Search the entries below for the word "green" and copy every line where it appears.

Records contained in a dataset
----

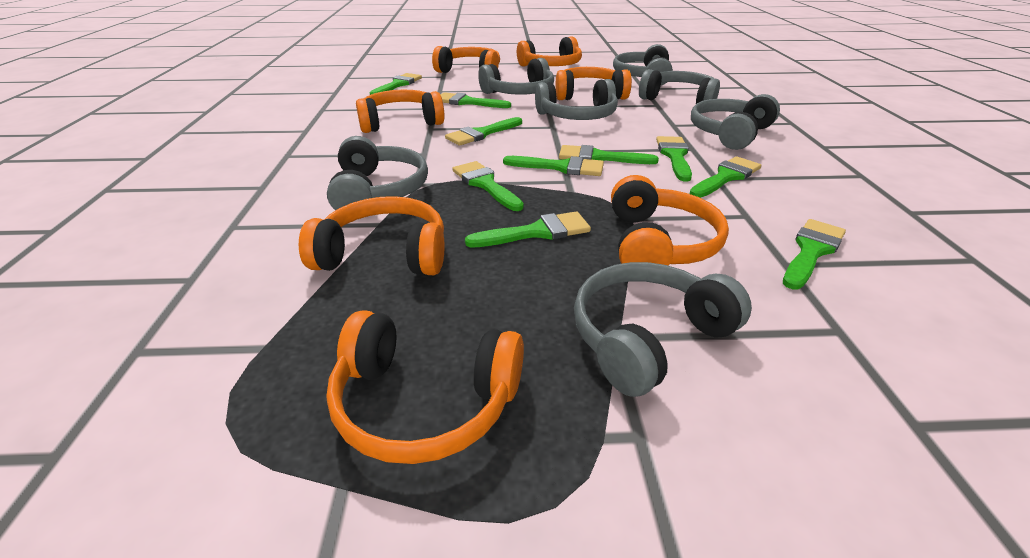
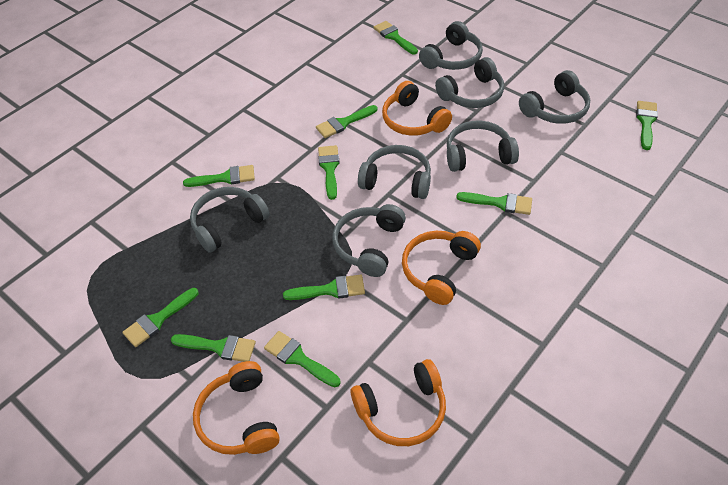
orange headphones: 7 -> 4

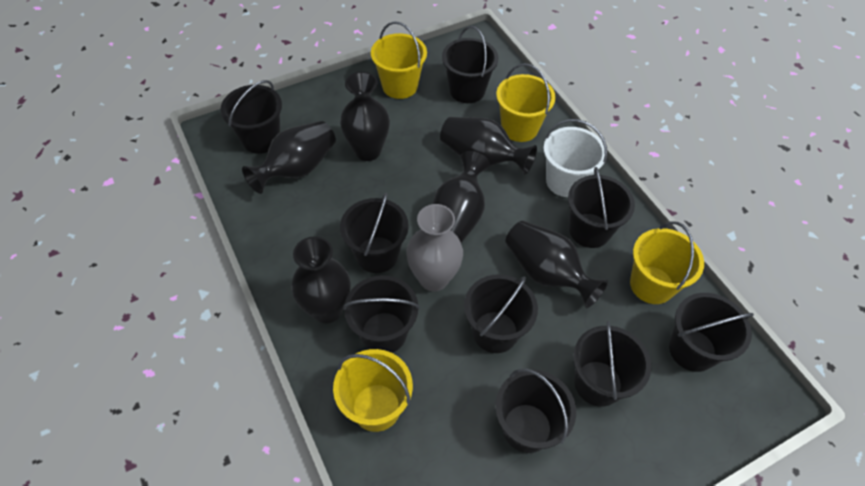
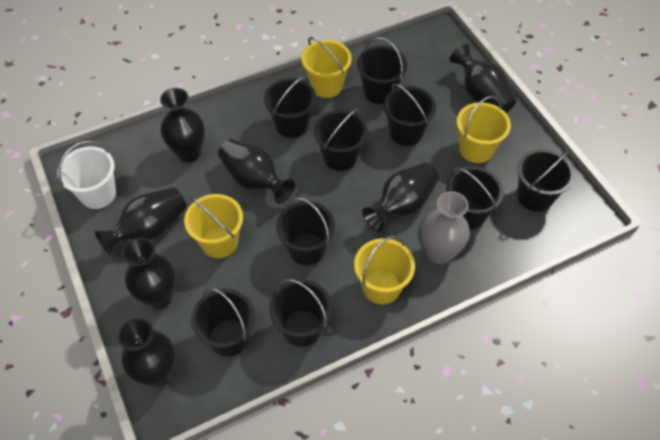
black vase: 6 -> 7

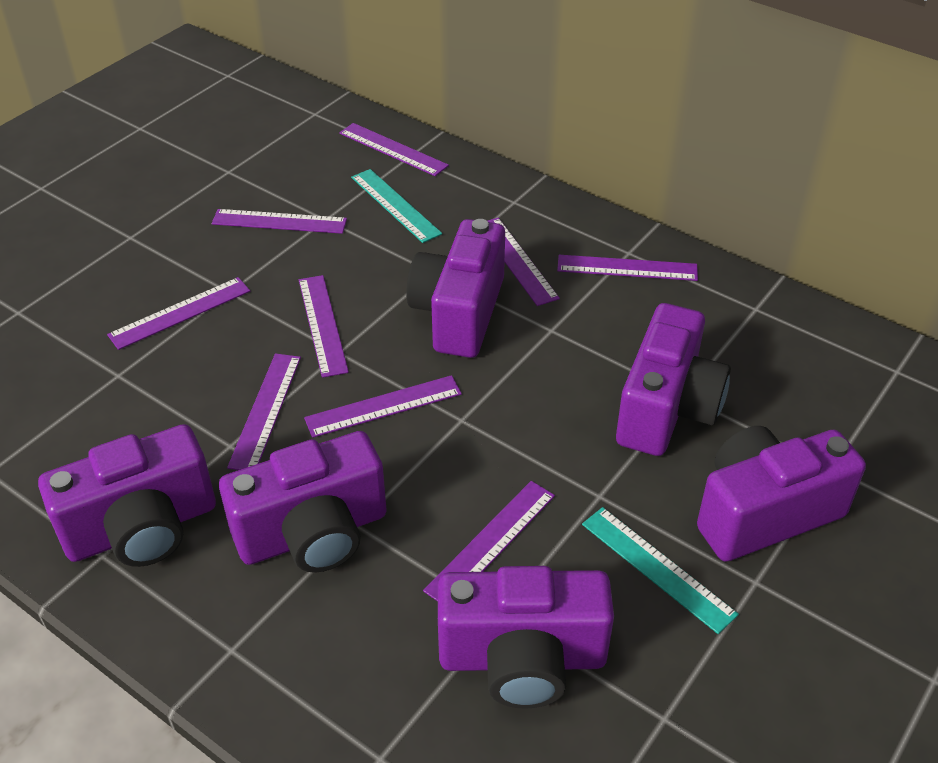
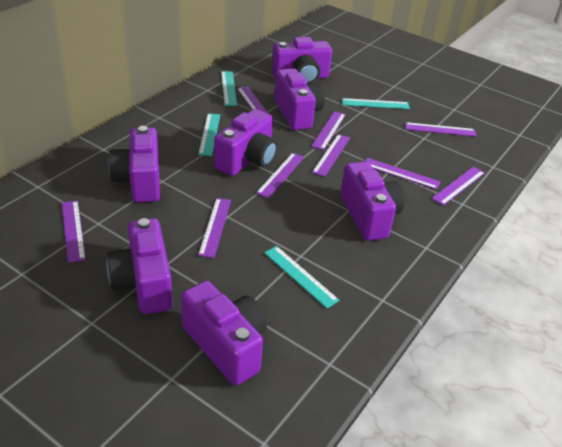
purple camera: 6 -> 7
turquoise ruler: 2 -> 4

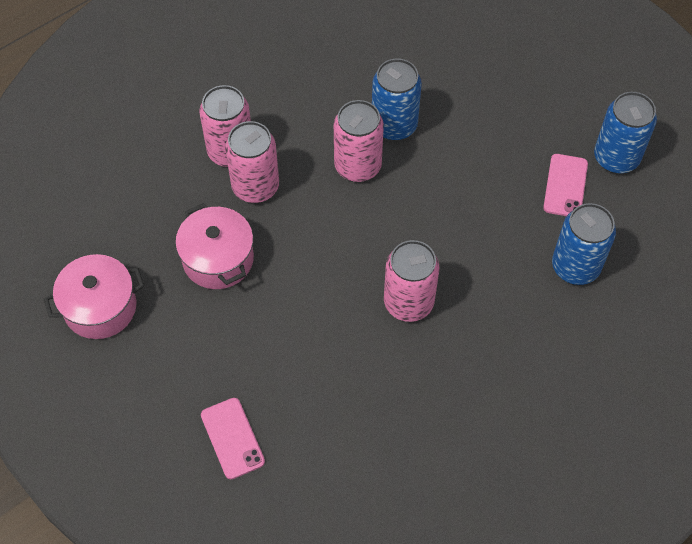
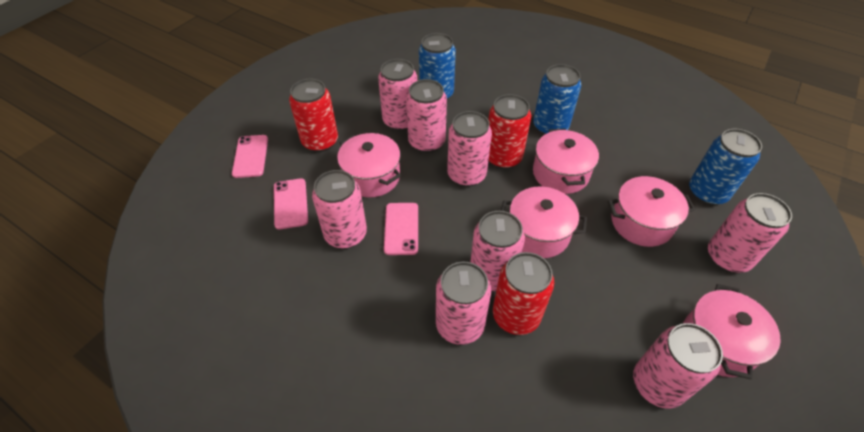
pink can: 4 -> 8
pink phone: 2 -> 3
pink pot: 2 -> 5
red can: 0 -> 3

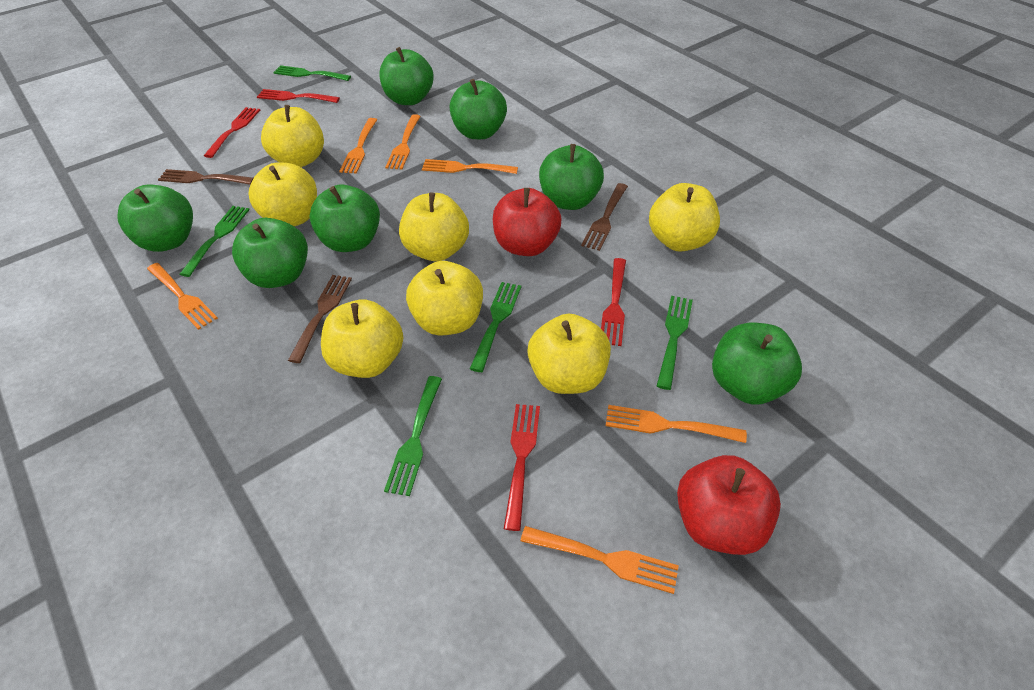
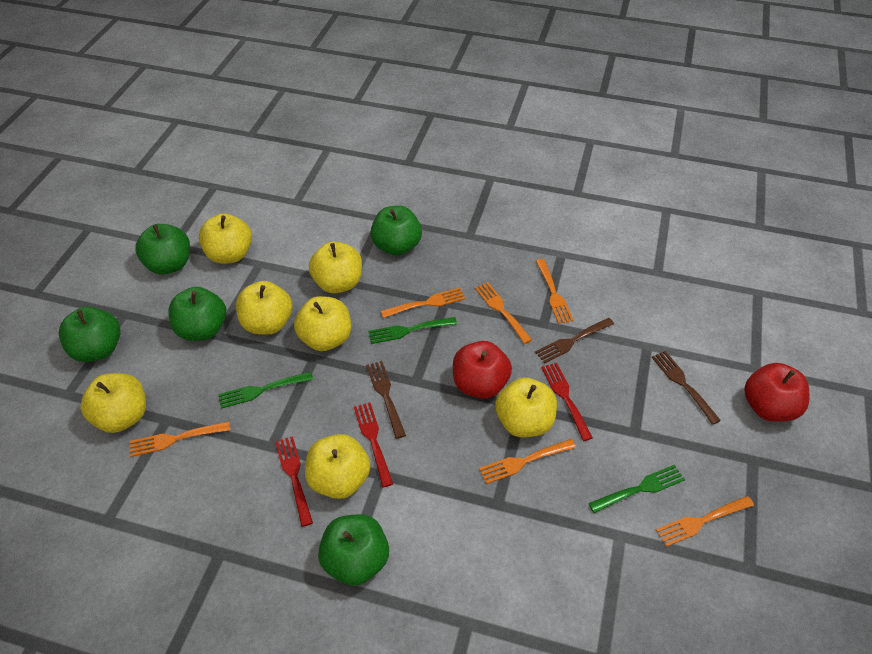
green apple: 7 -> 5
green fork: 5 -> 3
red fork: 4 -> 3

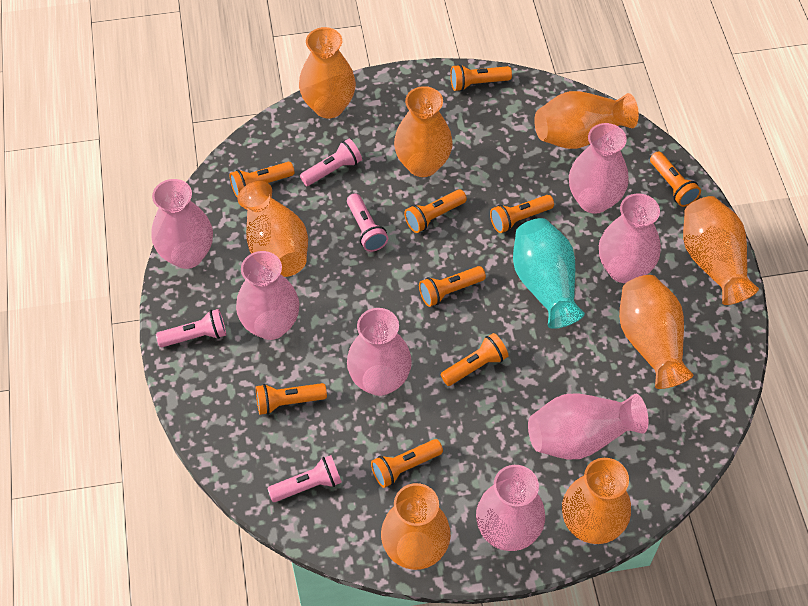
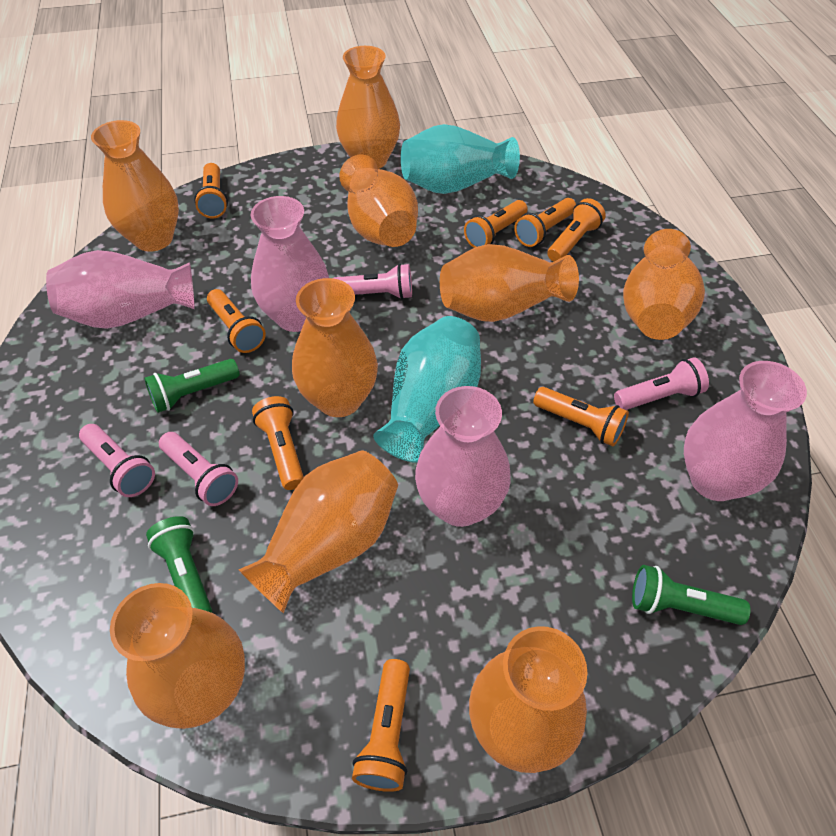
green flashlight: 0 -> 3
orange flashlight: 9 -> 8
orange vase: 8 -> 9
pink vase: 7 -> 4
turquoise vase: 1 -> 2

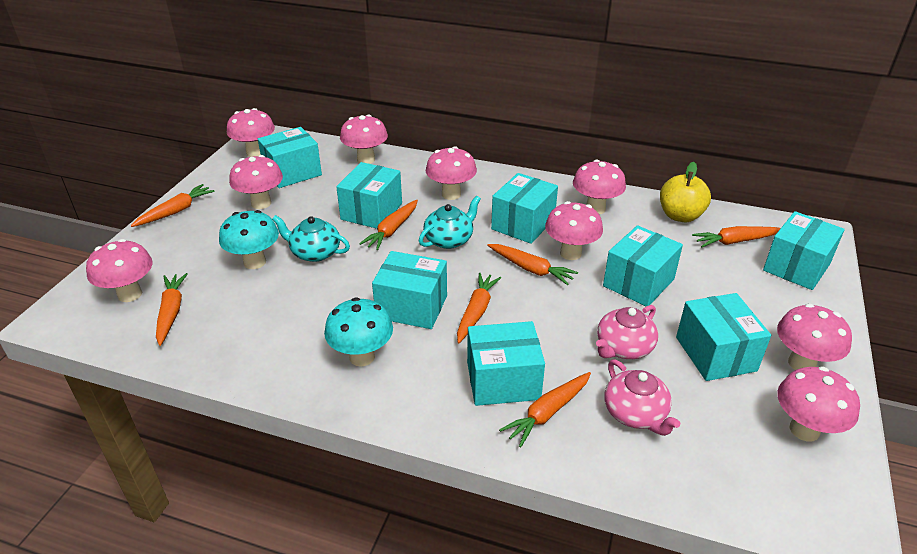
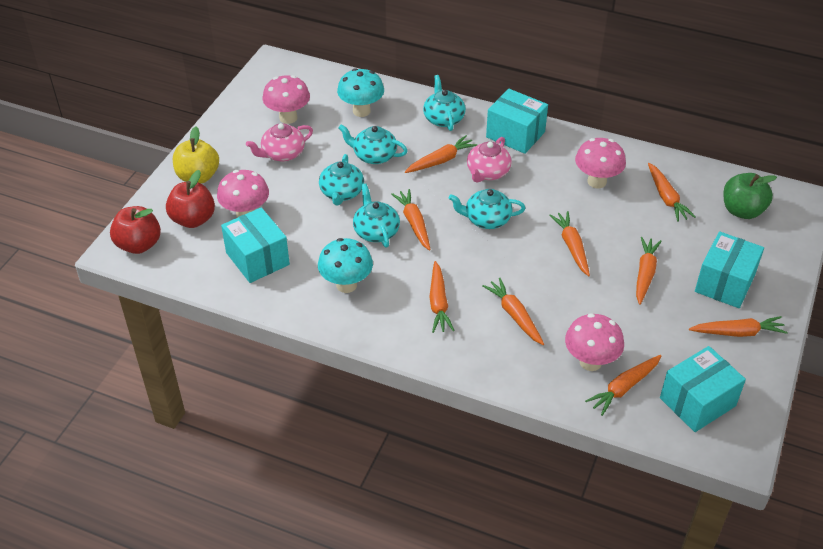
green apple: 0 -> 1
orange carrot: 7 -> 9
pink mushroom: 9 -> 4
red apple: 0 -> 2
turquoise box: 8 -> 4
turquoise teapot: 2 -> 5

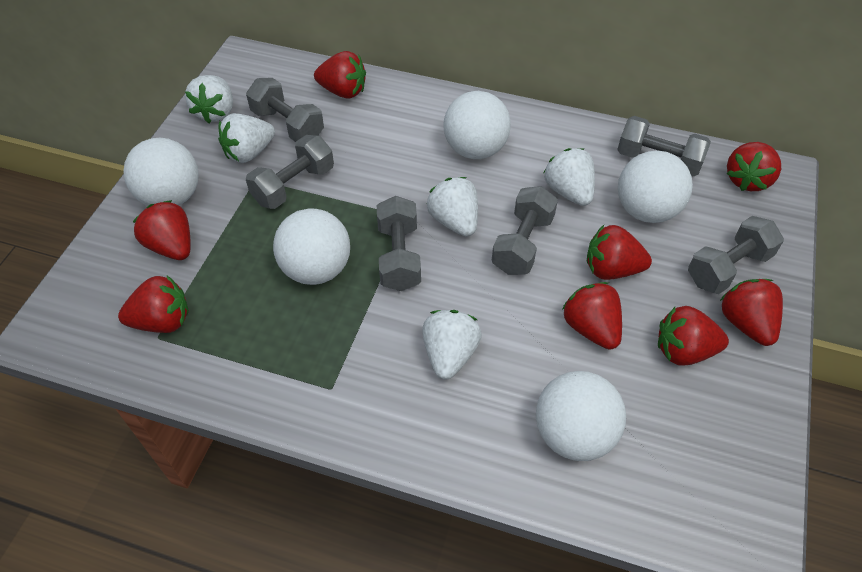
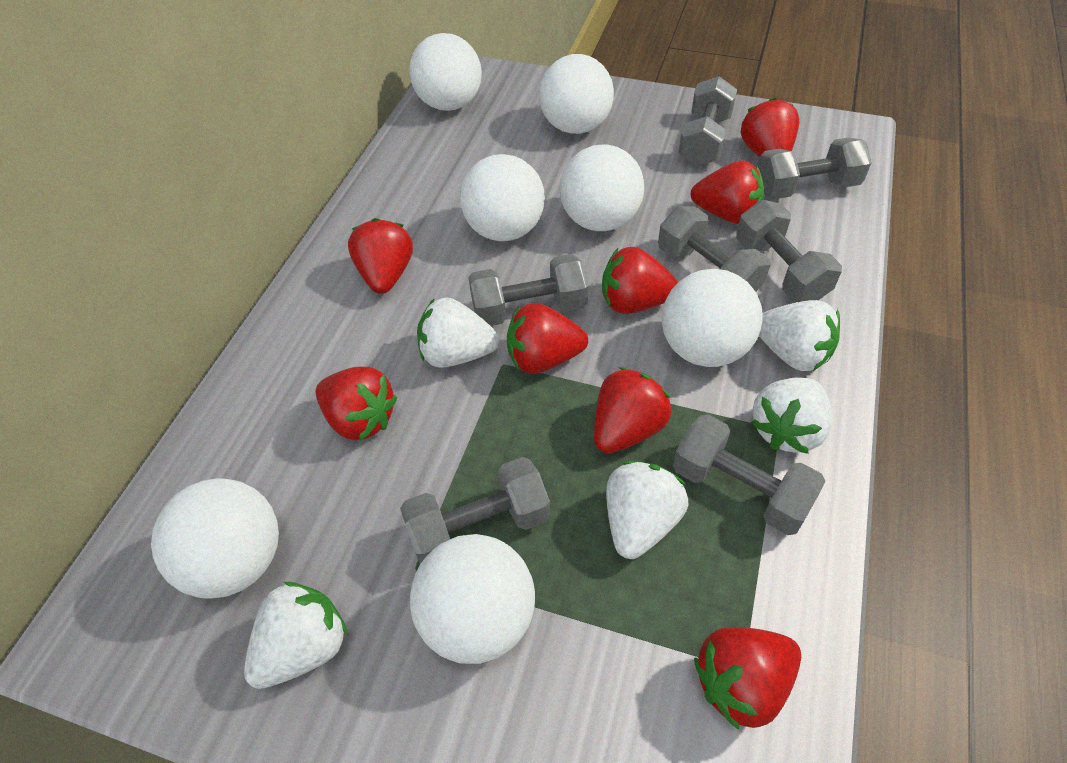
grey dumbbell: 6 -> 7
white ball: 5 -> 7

----

▶ [Solution to the exercise]:
green apple: 7 -> 5
green fork: 5 -> 3
green flashlight: 0 -> 3
green apple: 0 -> 1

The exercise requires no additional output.